» **Your instructions**: Which lines in the records below contain the word "cone"? Report each of them.

» **Records**:
-------
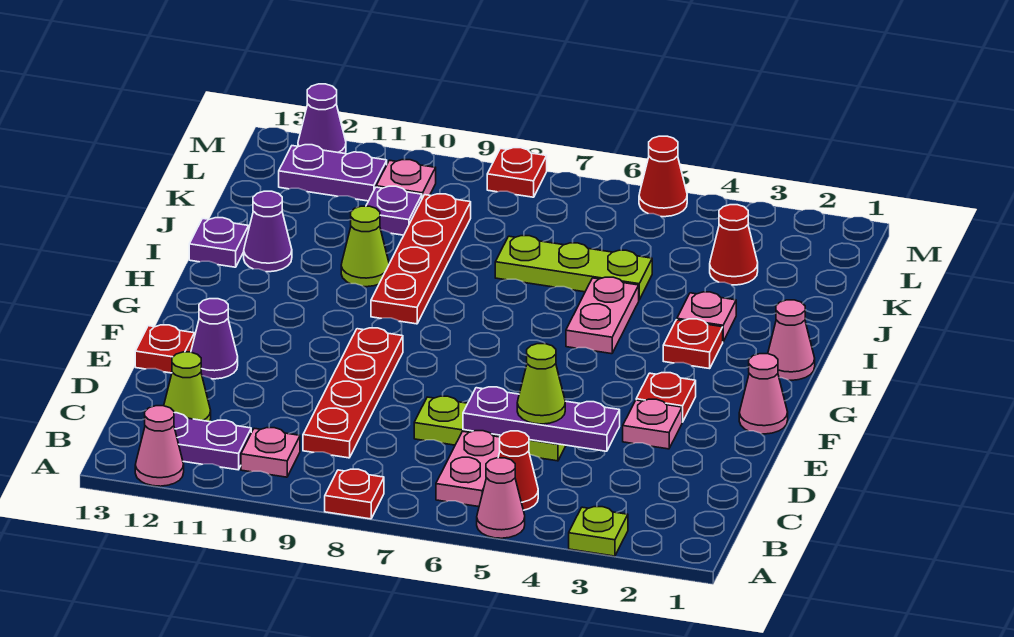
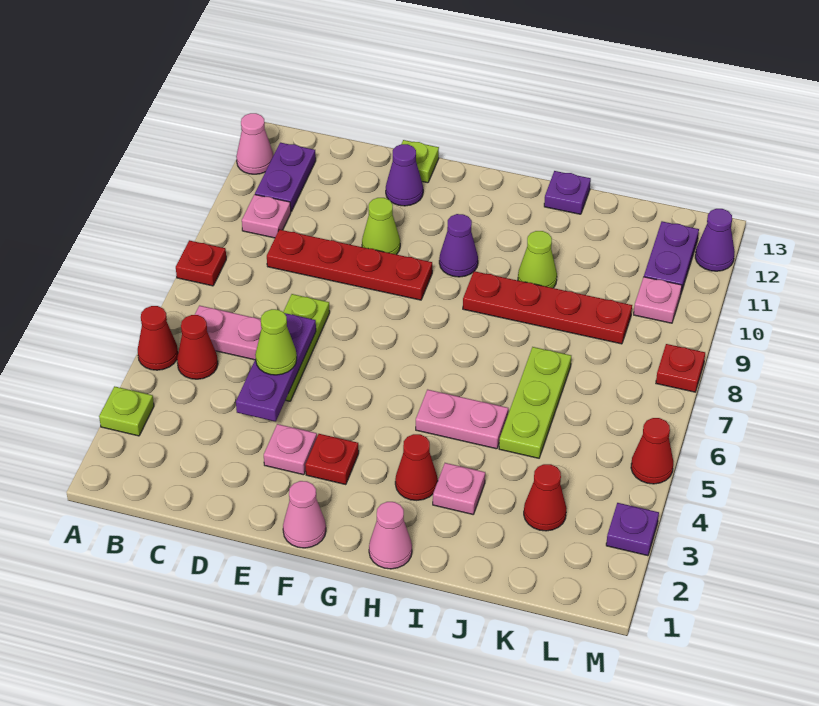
pink cone A5 level 1 -> red cone A5 level 1
lime cone C12 level 1 -> lime cone E10 level 1
red plate E13 level 1 -> lime plate E13 level 1
red plate H3 level 1 -> red cone H3 level 1
purple cone I12 level 1 -> purple cone G10 level 1
purple plate K10 level 1 -> purple plate M3 level 1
-------
» **Response area**:
pink cone A5 level 1 -> red cone A5 level 1
lime cone C12 level 1 -> lime cone E10 level 1
red plate H3 level 1 -> red cone H3 level 1
purple cone I12 level 1 -> purple cone G10 level 1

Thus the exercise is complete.